PROVIDED RECORDS:
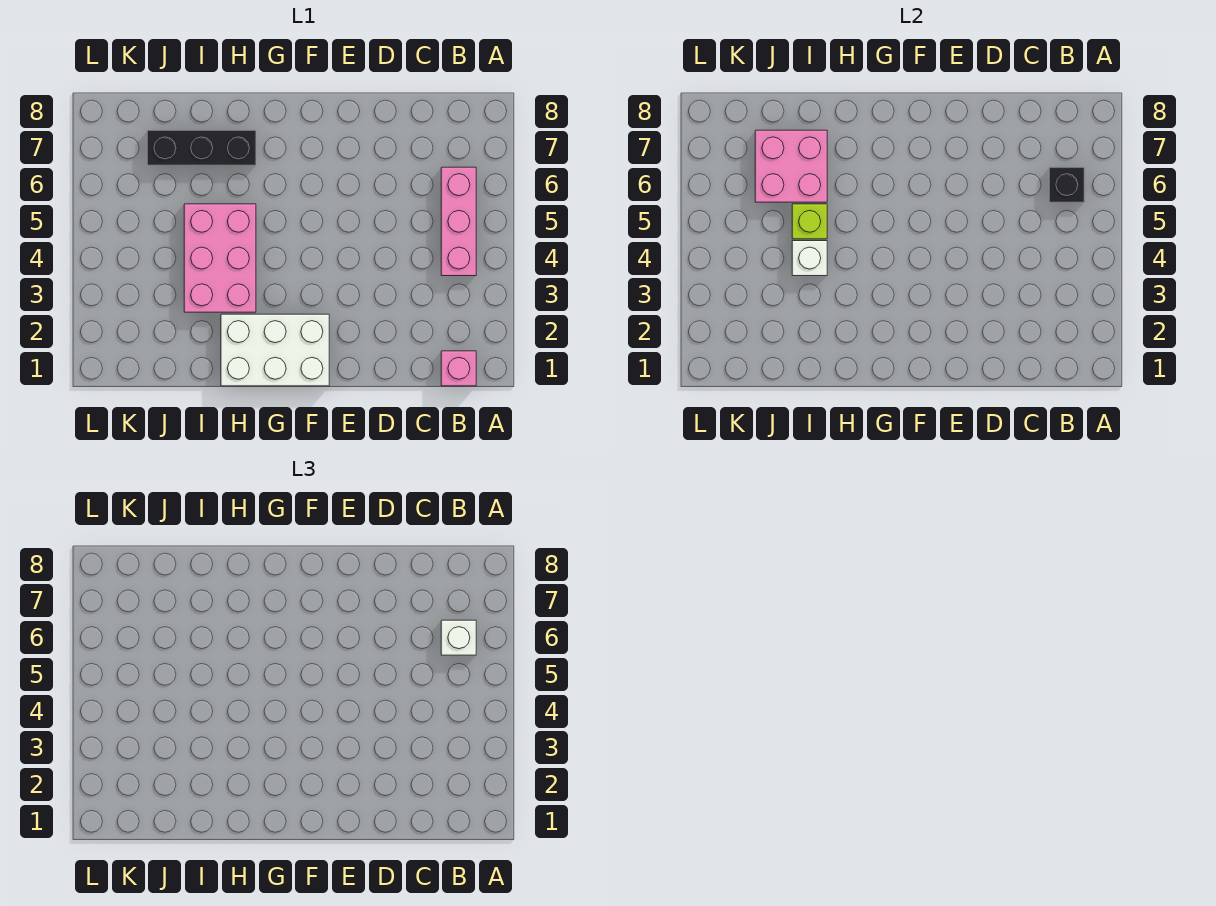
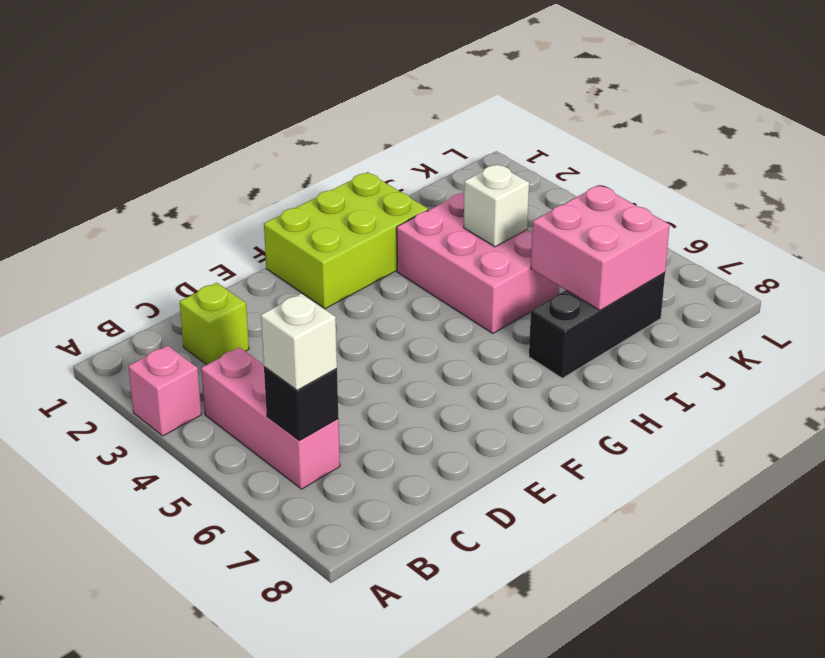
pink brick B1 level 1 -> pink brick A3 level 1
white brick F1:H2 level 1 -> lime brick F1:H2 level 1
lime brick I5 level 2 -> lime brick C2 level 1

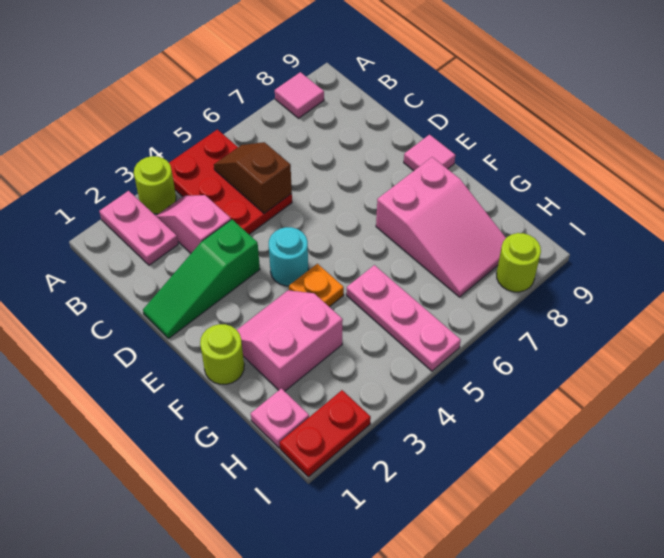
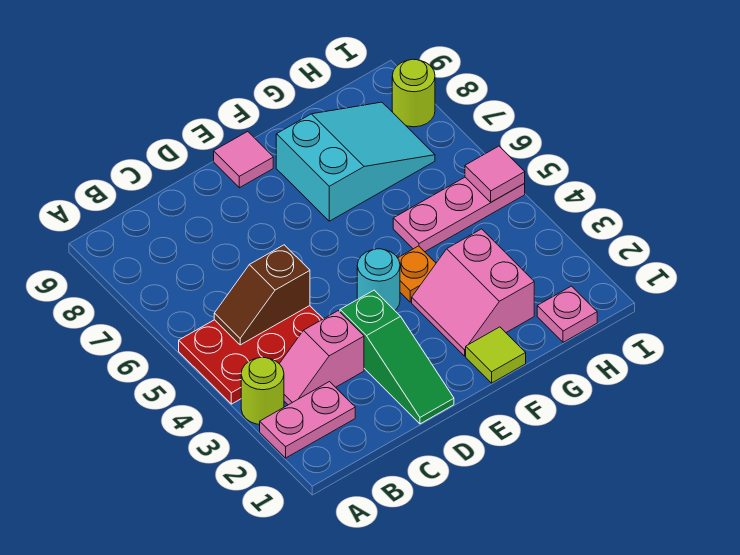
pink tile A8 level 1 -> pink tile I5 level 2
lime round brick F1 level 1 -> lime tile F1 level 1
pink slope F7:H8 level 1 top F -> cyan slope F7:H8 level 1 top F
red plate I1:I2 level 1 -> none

DIRECTIONS: Only the lines from the one containing "pink tile A8 level 1 -> pink tile I5 level 2" through the end of the records above belong in the answer, each exactly as written.

PROBLEM SOLUTION:
pink tile A8 level 1 -> pink tile I5 level 2
lime round brick F1 level 1 -> lime tile F1 level 1
pink slope F7:H8 level 1 top F -> cyan slope F7:H8 level 1 top F
red plate I1:I2 level 1 -> none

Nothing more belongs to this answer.